Source data >>
-- Opening Marker --
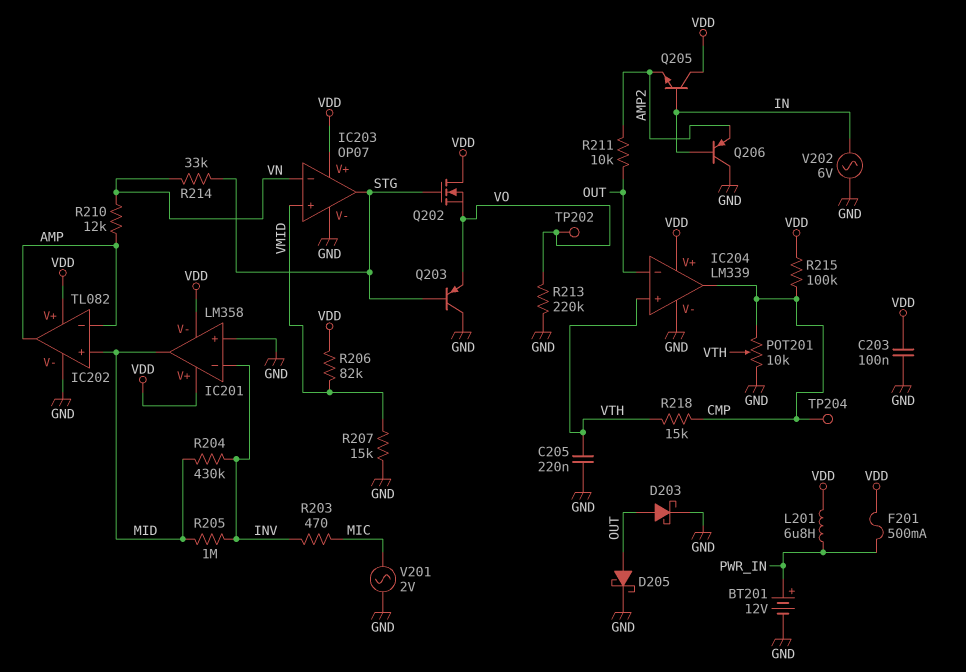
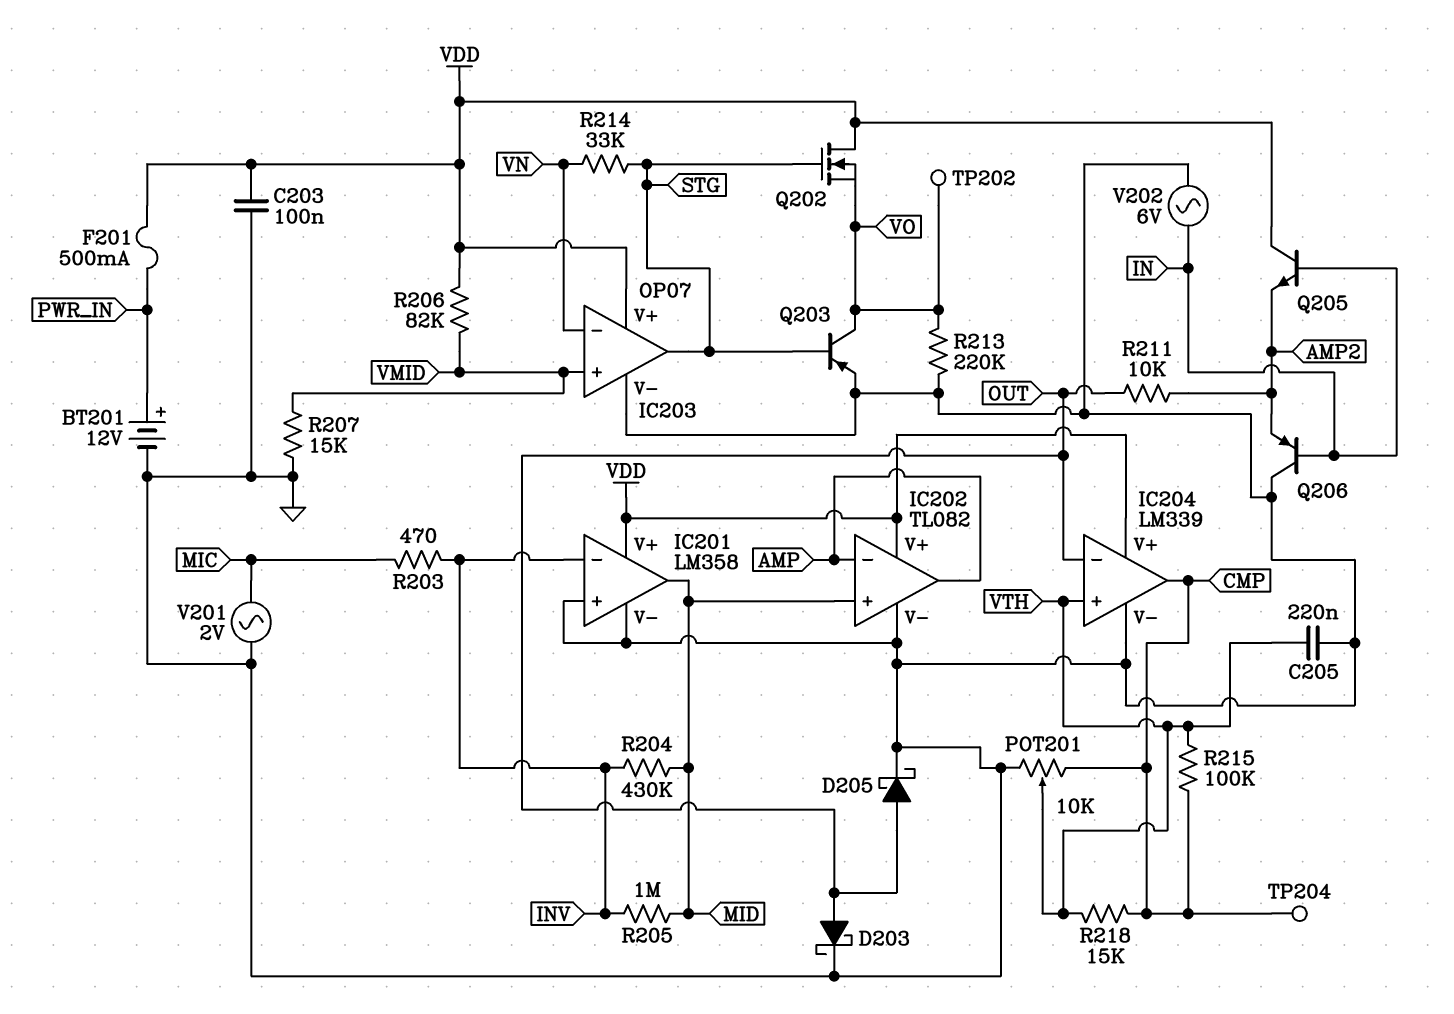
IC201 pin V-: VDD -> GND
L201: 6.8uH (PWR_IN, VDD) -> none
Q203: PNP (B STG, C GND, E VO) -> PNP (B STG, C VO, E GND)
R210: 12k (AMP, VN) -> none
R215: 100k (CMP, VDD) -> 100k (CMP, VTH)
-- Closing Marker --
-- Opening Marker --
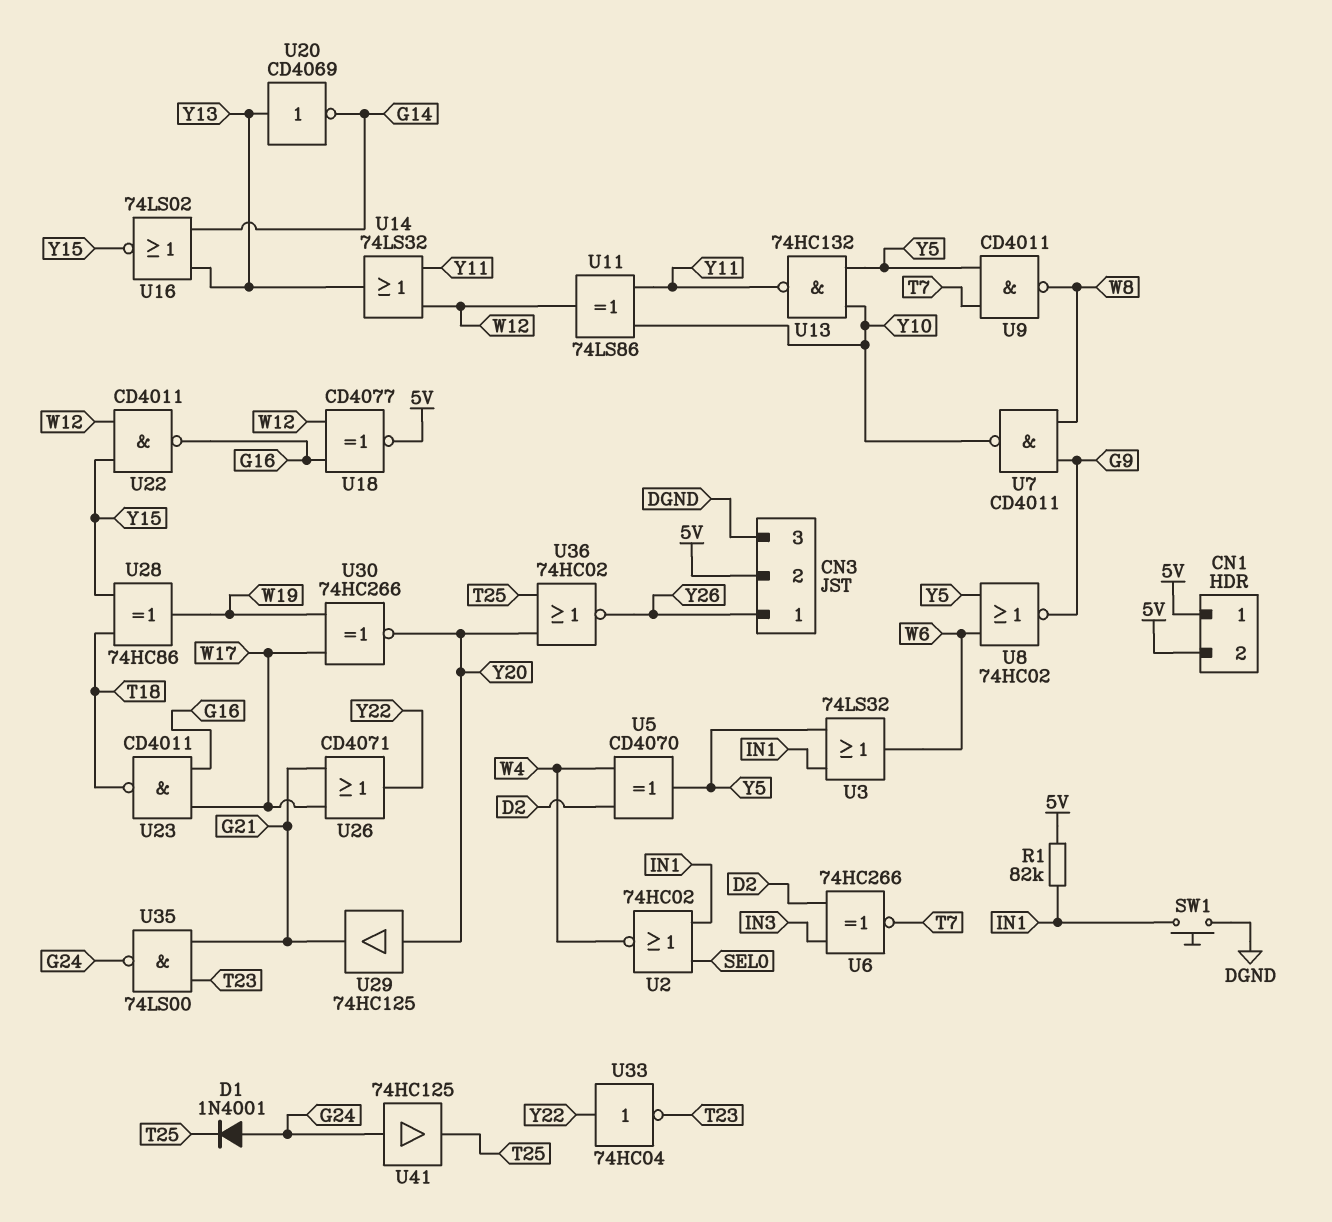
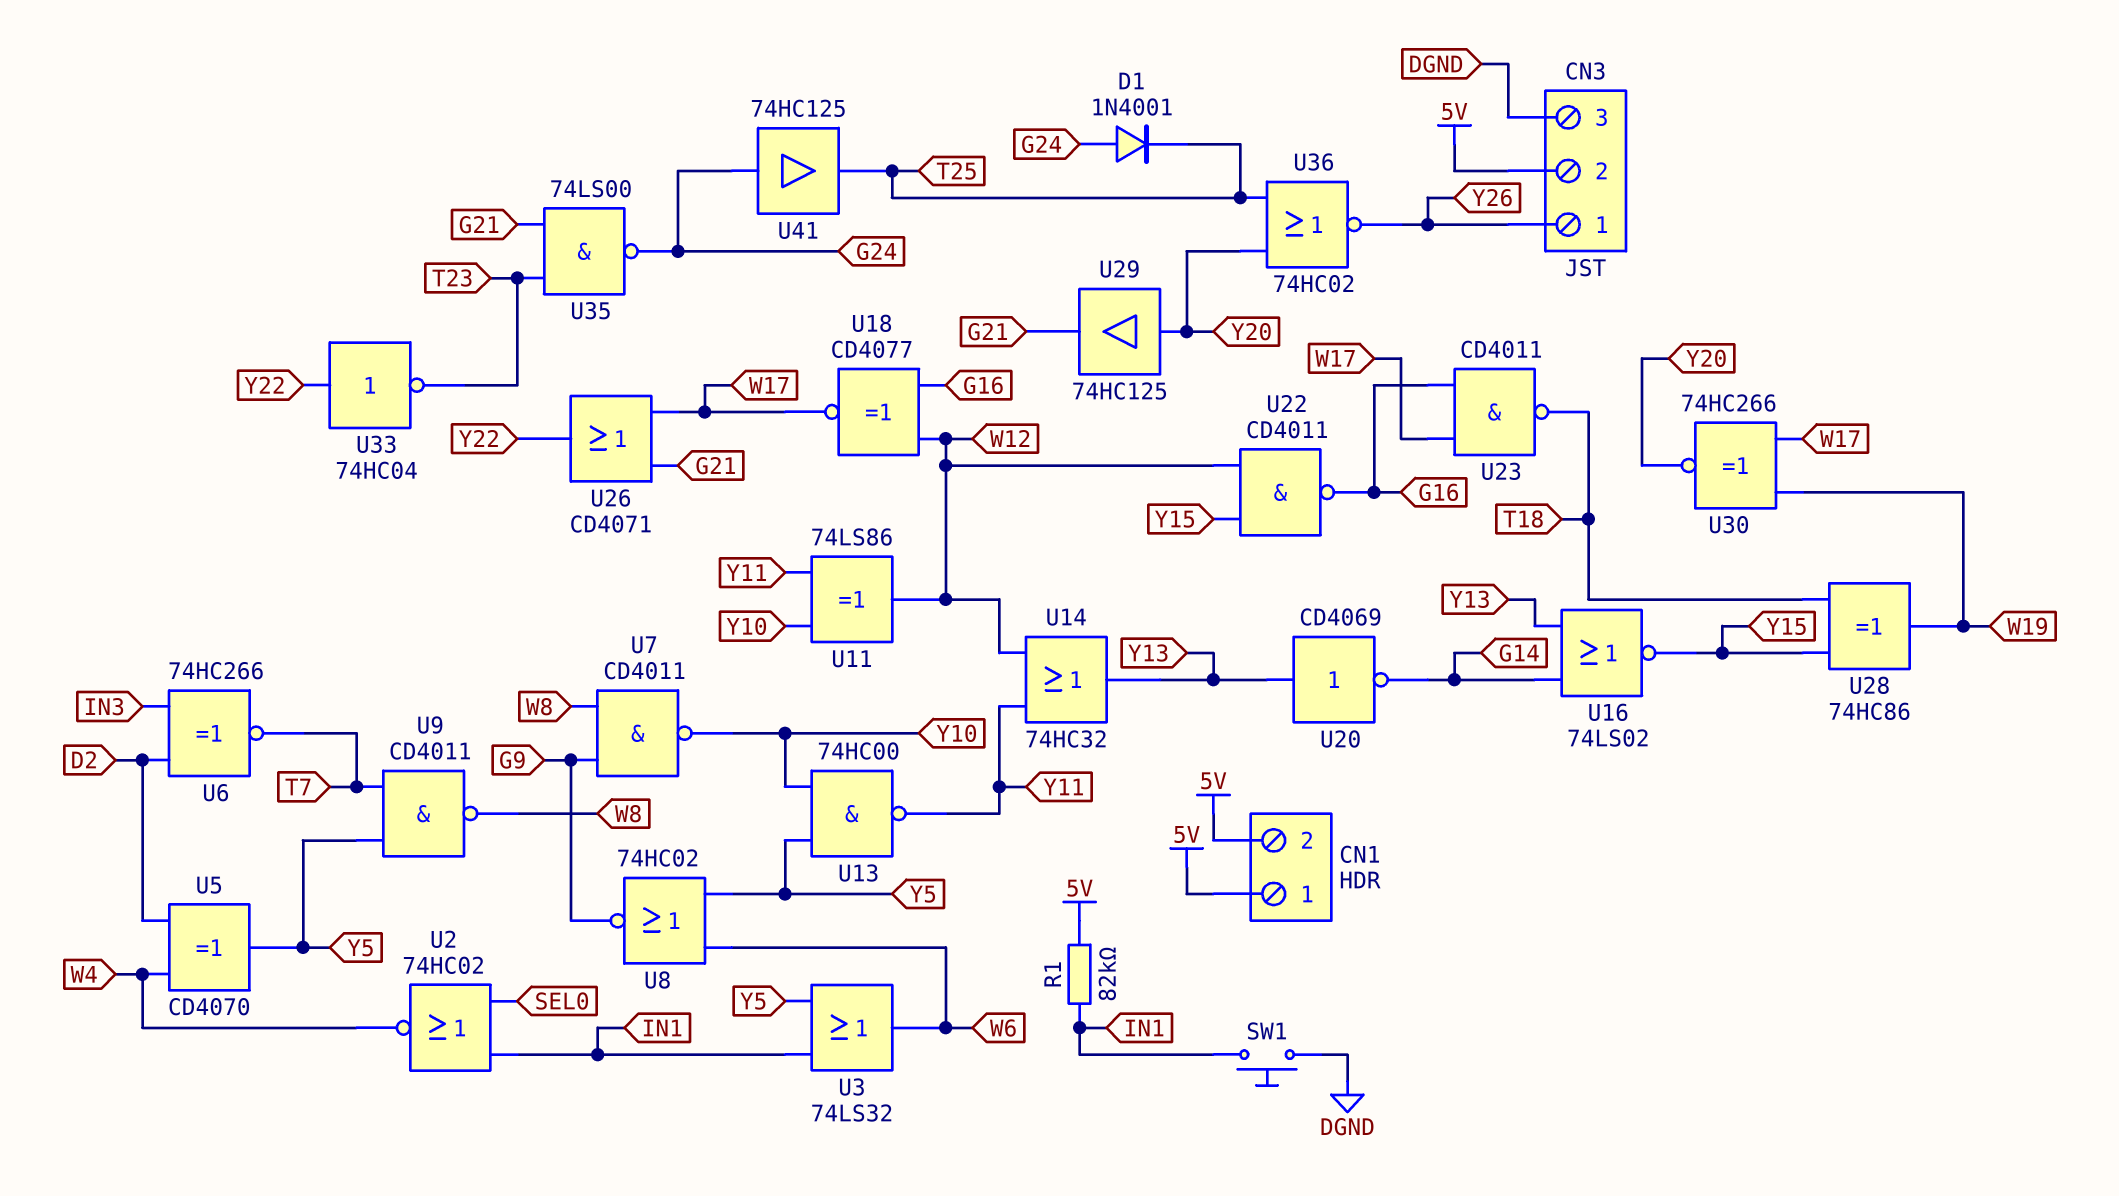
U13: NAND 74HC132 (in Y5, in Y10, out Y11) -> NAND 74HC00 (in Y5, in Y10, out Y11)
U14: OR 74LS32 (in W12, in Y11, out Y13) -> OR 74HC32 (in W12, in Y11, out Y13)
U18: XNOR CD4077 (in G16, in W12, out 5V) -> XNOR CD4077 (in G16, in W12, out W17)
-- Closing Marker --
-- Opening Marker --
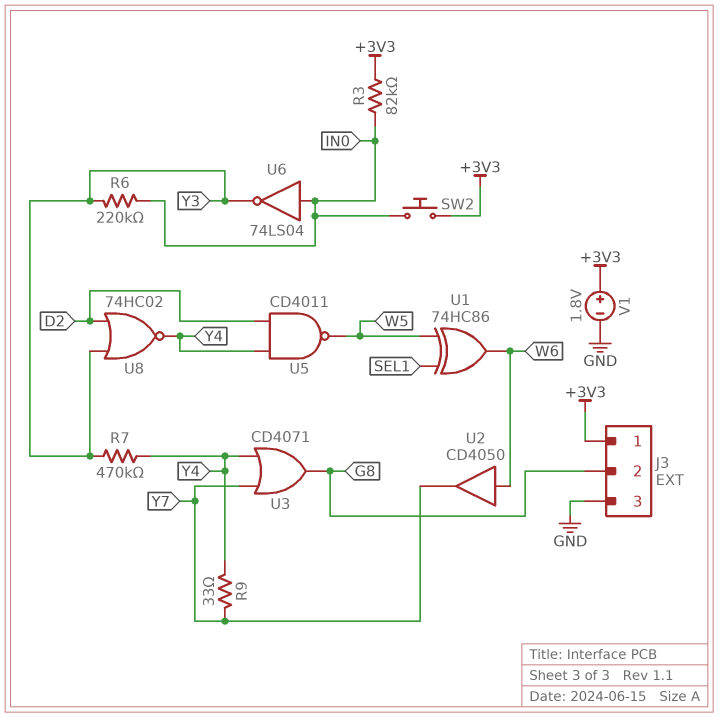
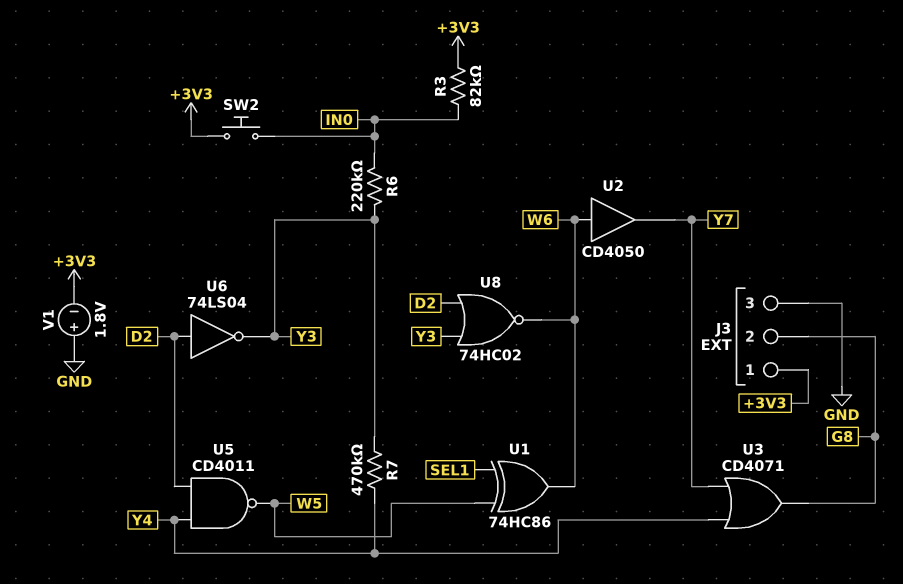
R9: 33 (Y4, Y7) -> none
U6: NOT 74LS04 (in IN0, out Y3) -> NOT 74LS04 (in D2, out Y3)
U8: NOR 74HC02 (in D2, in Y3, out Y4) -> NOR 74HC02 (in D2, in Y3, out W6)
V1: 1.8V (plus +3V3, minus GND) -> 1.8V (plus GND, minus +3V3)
-- Closing Marker --
Assigned task >> In the listing above, find the line with "Q203: PNP (B" and the line with "R215: 100k (CMP, VDD) -> 100k (CMP, VTH)", then print exactly those lines and every line between them.

Solved exercise >>
Q203: PNP (B STG, C GND, E VO) -> PNP (B STG, C VO, E GND)
R210: 12k (AMP, VN) -> none
R215: 100k (CMP, VDD) -> 100k (CMP, VTH)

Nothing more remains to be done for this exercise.